• [Exercise]
Where the records below show a line containing "cyan slope I9:I10", start copying; end with the line containing "cyan slope M7:M8 level 2 top 7 -> none", and copy it too.

• [Records for processing]
__________________________________________________

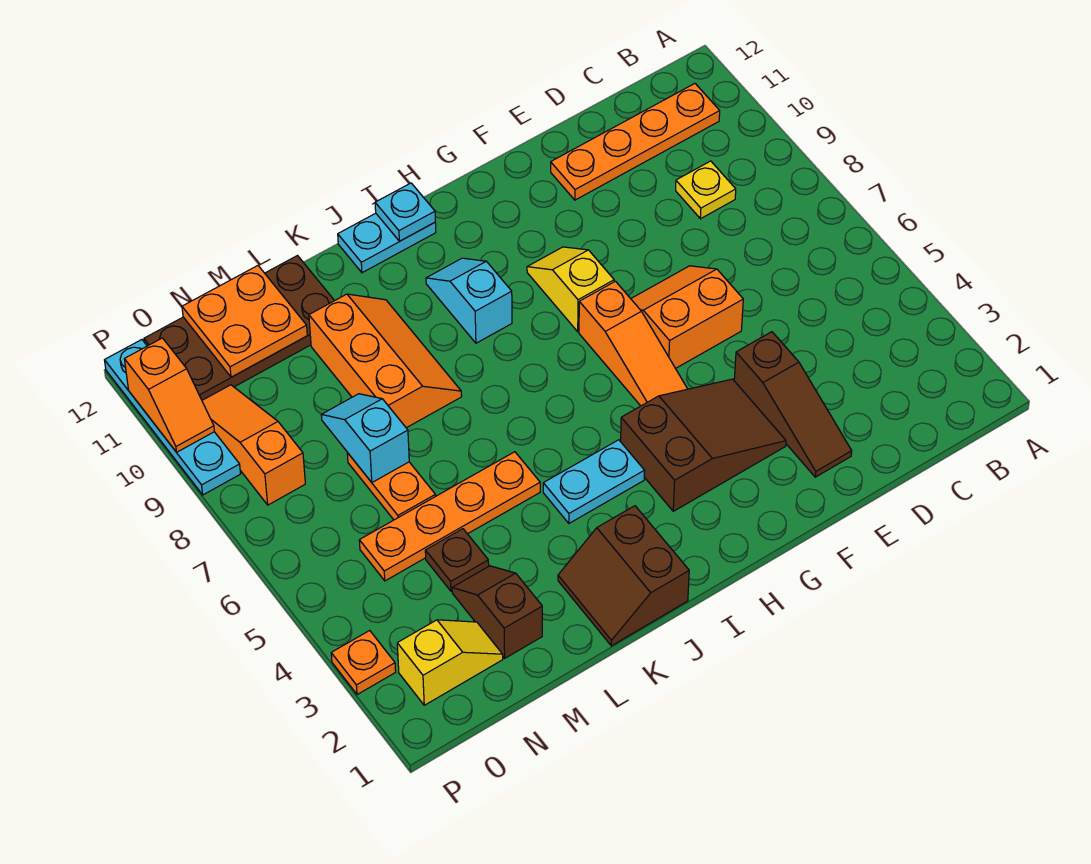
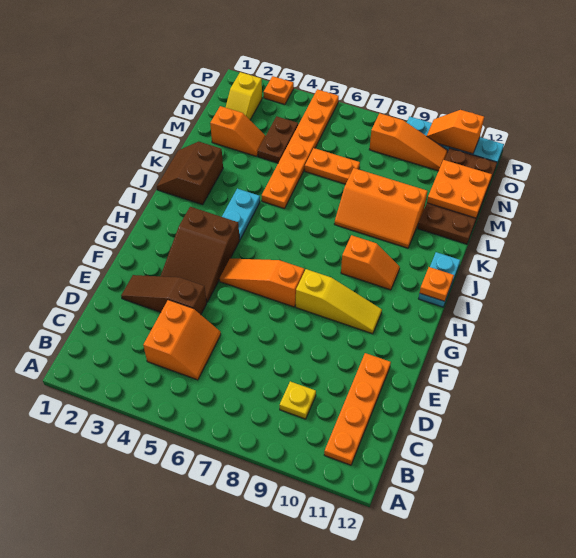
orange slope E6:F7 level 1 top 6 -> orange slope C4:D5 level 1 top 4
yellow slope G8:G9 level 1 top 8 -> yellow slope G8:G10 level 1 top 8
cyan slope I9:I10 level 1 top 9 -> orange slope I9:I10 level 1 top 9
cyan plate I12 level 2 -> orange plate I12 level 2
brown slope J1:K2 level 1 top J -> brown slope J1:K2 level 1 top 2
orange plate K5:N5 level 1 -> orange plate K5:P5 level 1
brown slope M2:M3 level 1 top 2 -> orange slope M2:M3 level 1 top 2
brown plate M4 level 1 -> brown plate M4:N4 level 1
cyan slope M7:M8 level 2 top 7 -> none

__________________________________________________

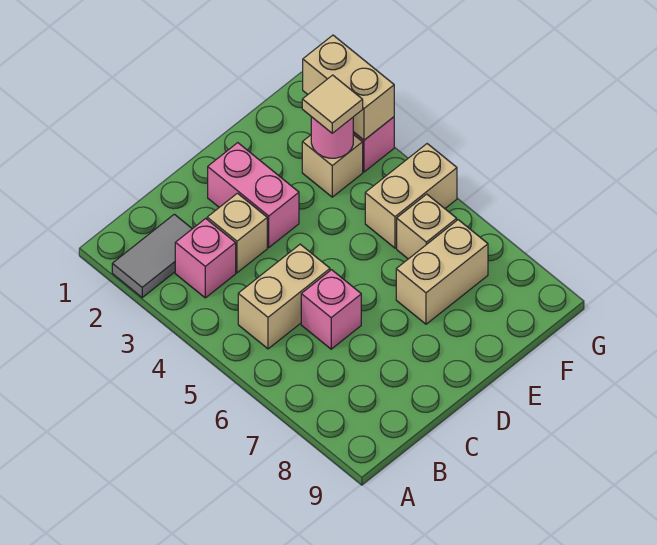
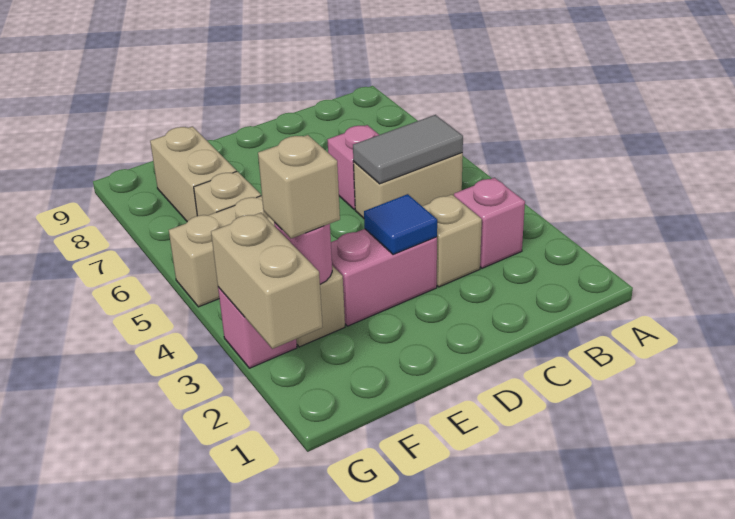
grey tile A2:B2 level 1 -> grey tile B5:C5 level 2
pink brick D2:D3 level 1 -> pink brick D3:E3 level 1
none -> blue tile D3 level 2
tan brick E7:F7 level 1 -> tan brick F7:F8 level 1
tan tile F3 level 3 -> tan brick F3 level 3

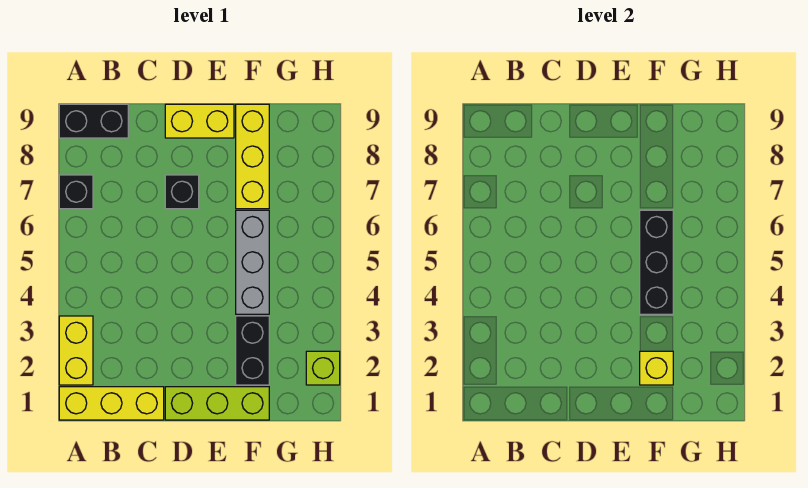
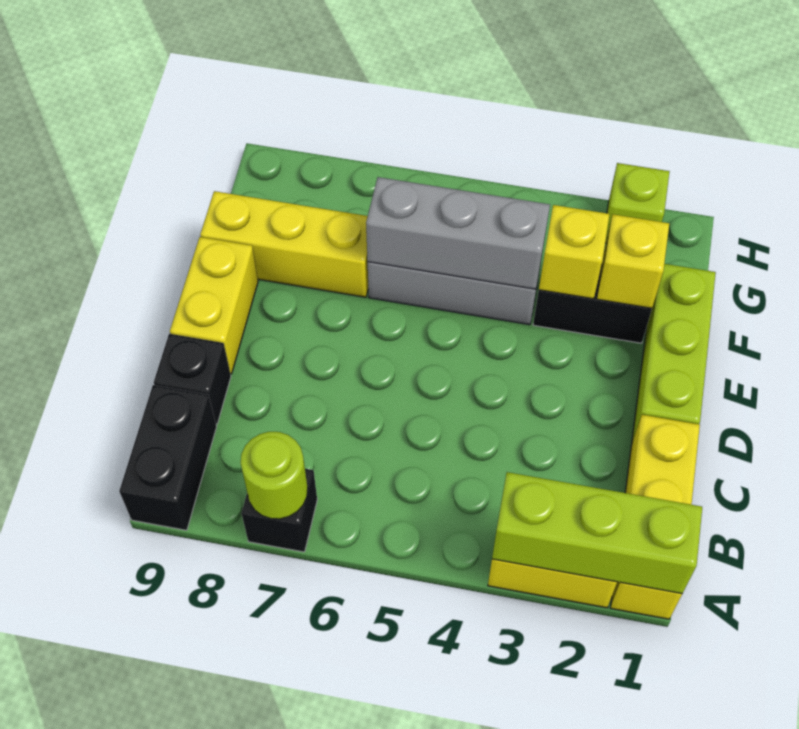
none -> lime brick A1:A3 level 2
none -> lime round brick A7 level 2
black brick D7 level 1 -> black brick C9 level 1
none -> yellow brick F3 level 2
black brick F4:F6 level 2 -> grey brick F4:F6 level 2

__________________________________________________

• [Expected answer]
cyan slope I9:I10 level 1 top 9 -> orange slope I9:I10 level 1 top 9
cyan plate I12 level 2 -> orange plate I12 level 2
brown slope J1:K2 level 1 top J -> brown slope J1:K2 level 1 top 2
orange plate K5:N5 level 1 -> orange plate K5:P5 level 1
brown slope M2:M3 level 1 top 2 -> orange slope M2:M3 level 1 top 2
brown plate M4 level 1 -> brown plate M4:N4 level 1
cyan slope M7:M8 level 2 top 7 -> none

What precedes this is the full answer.